- **TASK GOAL**: Return the listing below exactly, with the pictures dropped.

- **PROVIDED RECORDS**:
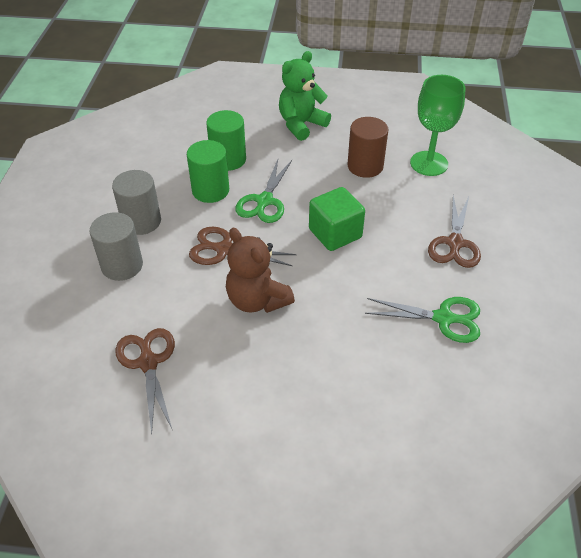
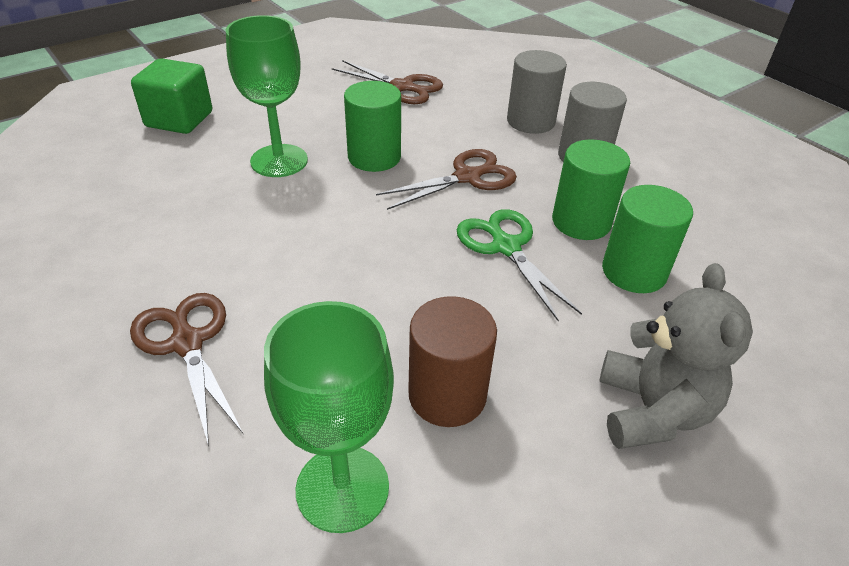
camera: 135 degrees right, 5 degrees down
(257, 300) = (374, 157): brown teddy bear -> green cylinder
(301, 124) = (652, 411): green teddy bear -> grey teddy bear
(320, 337) = (279, 161): none -> green goblet
(335, 233) = (371, 259): green cube -> green cube (179, 119)
(443, 318) = (150, 239): green scissors -> none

- **OUTPUT BELOW**:
camera: 135 degrees right, 5 degrees down
(257, 300) = (374, 157): brown teddy bear -> green cylinder
(301, 124) = (652, 411): green teddy bear -> grey teddy bear
(320, 337) = (279, 161): none -> green goblet
(335, 233) = (371, 259): green cube -> green cube (179, 119)
(443, 318) = (150, 239): green scissors -> none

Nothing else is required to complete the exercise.